** Start of DATA IN THIS EXERCISE **
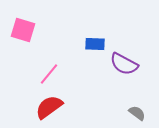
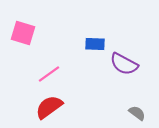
pink square: moved 3 px down
pink line: rotated 15 degrees clockwise
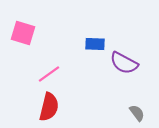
purple semicircle: moved 1 px up
red semicircle: rotated 140 degrees clockwise
gray semicircle: rotated 18 degrees clockwise
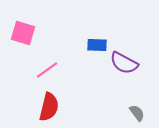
blue rectangle: moved 2 px right, 1 px down
pink line: moved 2 px left, 4 px up
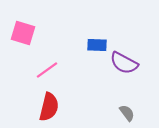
gray semicircle: moved 10 px left
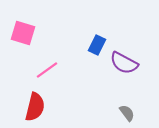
blue rectangle: rotated 66 degrees counterclockwise
red semicircle: moved 14 px left
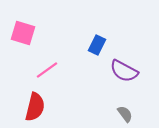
purple semicircle: moved 8 px down
gray semicircle: moved 2 px left, 1 px down
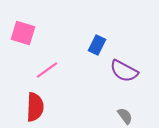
red semicircle: rotated 12 degrees counterclockwise
gray semicircle: moved 2 px down
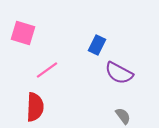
purple semicircle: moved 5 px left, 2 px down
gray semicircle: moved 2 px left
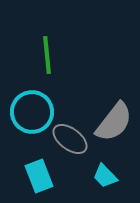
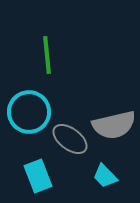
cyan circle: moved 3 px left
gray semicircle: moved 3 px down; rotated 39 degrees clockwise
cyan rectangle: moved 1 px left
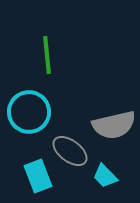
gray ellipse: moved 12 px down
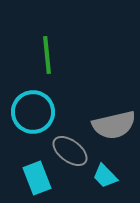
cyan circle: moved 4 px right
cyan rectangle: moved 1 px left, 2 px down
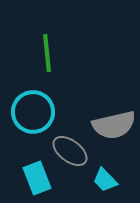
green line: moved 2 px up
cyan trapezoid: moved 4 px down
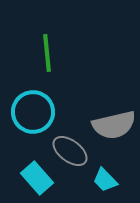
cyan rectangle: rotated 20 degrees counterclockwise
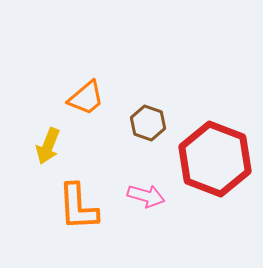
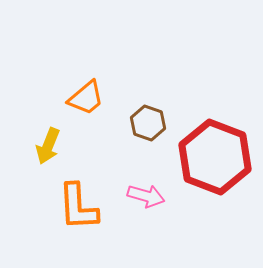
red hexagon: moved 2 px up
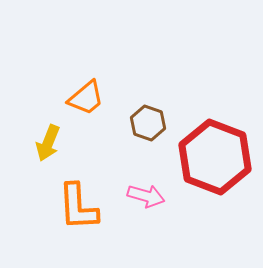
yellow arrow: moved 3 px up
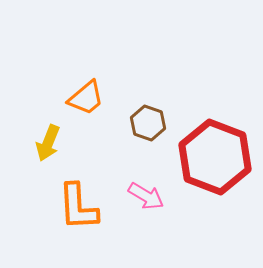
pink arrow: rotated 15 degrees clockwise
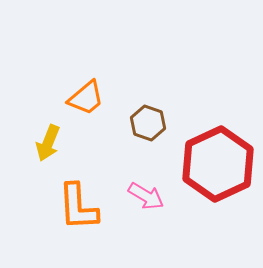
red hexagon: moved 3 px right, 7 px down; rotated 14 degrees clockwise
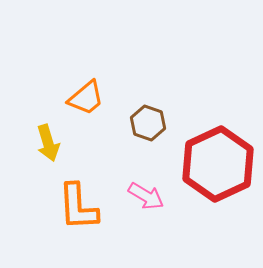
yellow arrow: rotated 39 degrees counterclockwise
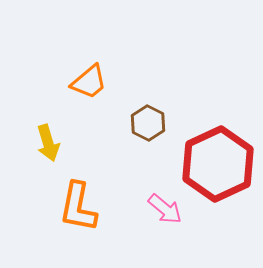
orange trapezoid: moved 3 px right, 16 px up
brown hexagon: rotated 8 degrees clockwise
pink arrow: moved 19 px right, 13 px down; rotated 9 degrees clockwise
orange L-shape: rotated 14 degrees clockwise
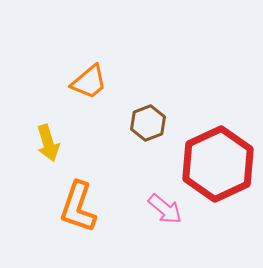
** End of DATA IN THIS EXERCISE **
* _EXERCISE PROMPT_
How many lines in the records above contain the word "right"? Case matters, so reply with only the number.

* _EXPECTED ANSWER_
5